## EXERCISE INSTRUCTIONS
Begin at the line containing "C202: 22uF (GND, N16)" and reproduce every line through the end of the entries below. Nothing else should appear.

## DATA SUPPLIED

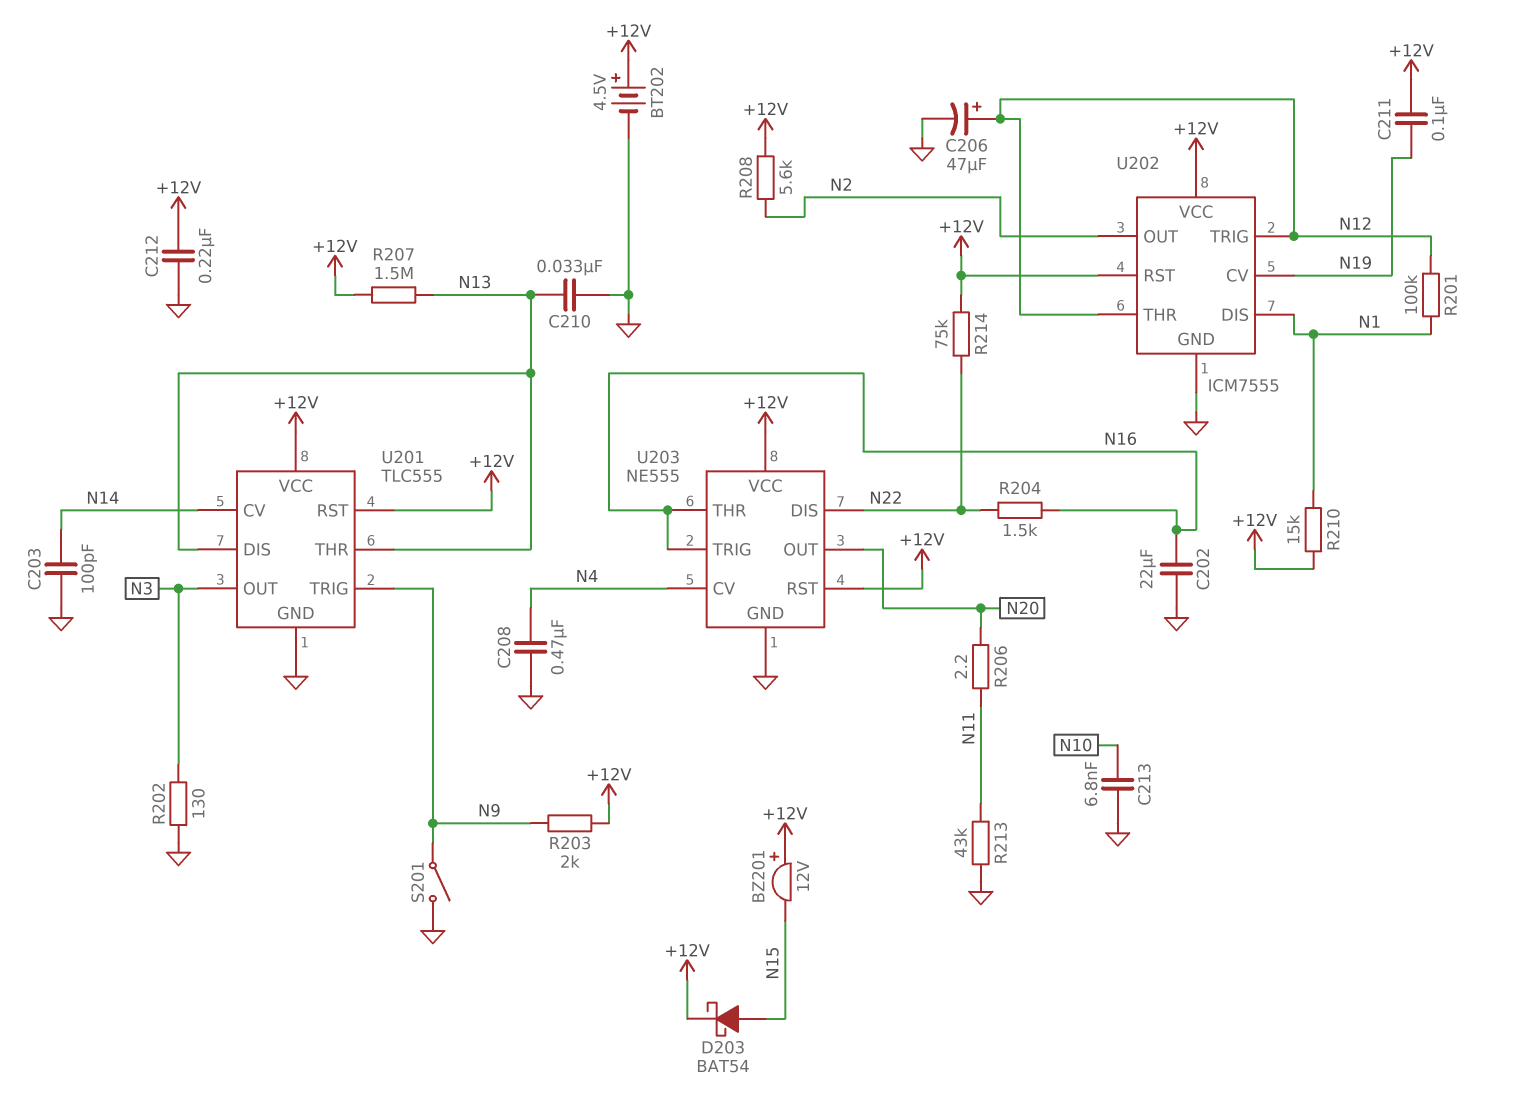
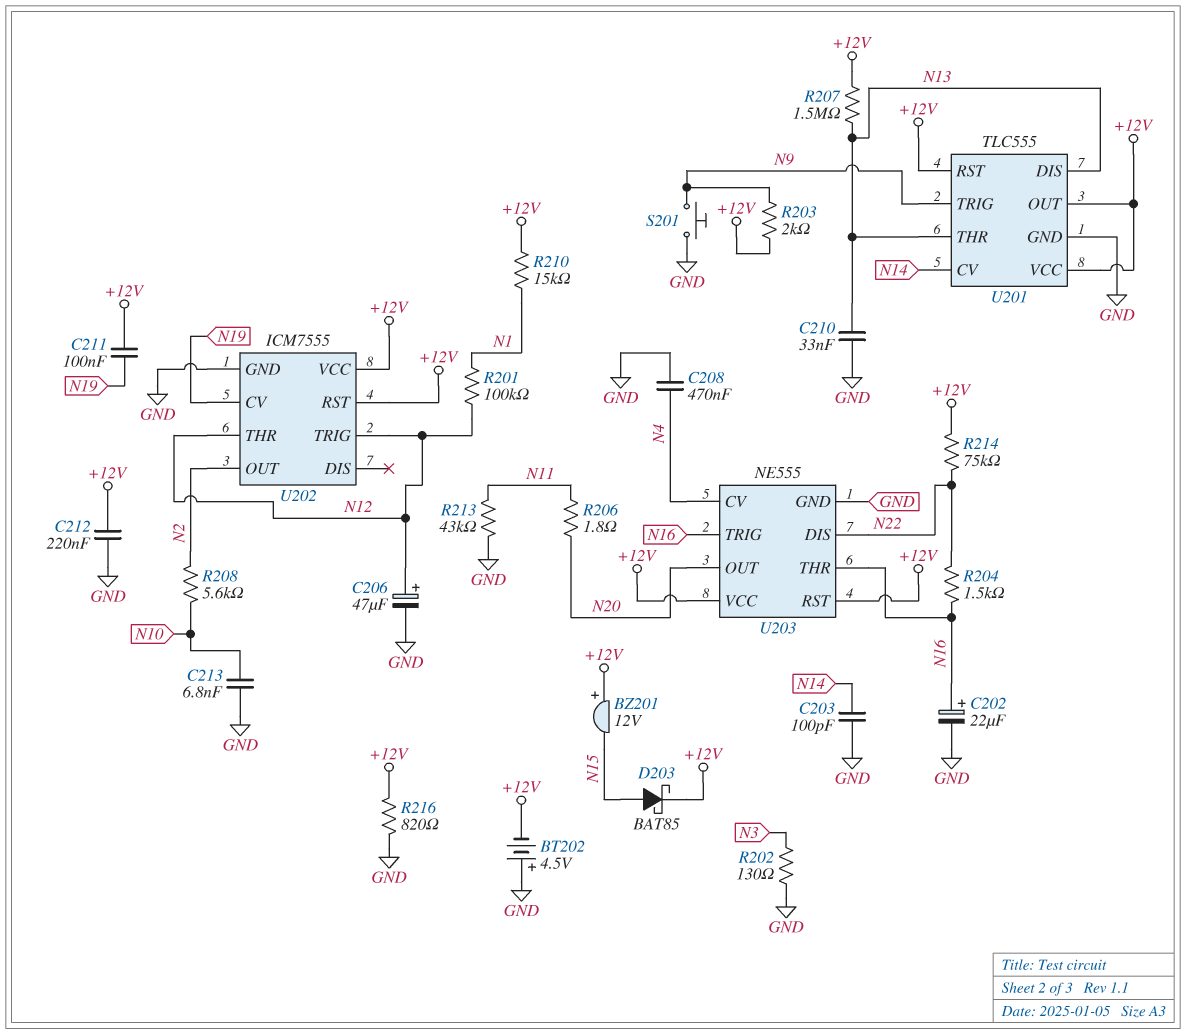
BT202: 4.5V (plus +12V, minus GND) -> 4.5V (plus GND, minus +12V)
C202: 22uF (GND, N16) -> 22uF (plus N16, minus GND)
D203: schottky BAT54 (A N15, K +12V) -> schottky BAT85 (A N15, K +12V)
R206: 2.2 (N11, N20) -> 1.8 (N11, N20)
R208: 5.6k (+12V, N2) -> 5.6k (N2, N10)
R216: none -> 820 (+12V, GND)
S201: switch (GND, N9) -> button (GND, N9)
U201 pin OUT: N3 -> +12V
U202 pin DIS: N1 -> none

## EXPECTED ANSWER
C202: 22uF (GND, N16) -> 22uF (plus N16, minus GND)
D203: schottky BAT54 (A N15, K +12V) -> schottky BAT85 (A N15, K +12V)
R206: 2.2 (N11, N20) -> 1.8 (N11, N20)
R208: 5.6k (+12V, N2) -> 5.6k (N2, N10)
R216: none -> 820 (+12V, GND)
S201: switch (GND, N9) -> button (GND, N9)
U201 pin OUT: N3 -> +12V
U202 pin DIS: N1 -> none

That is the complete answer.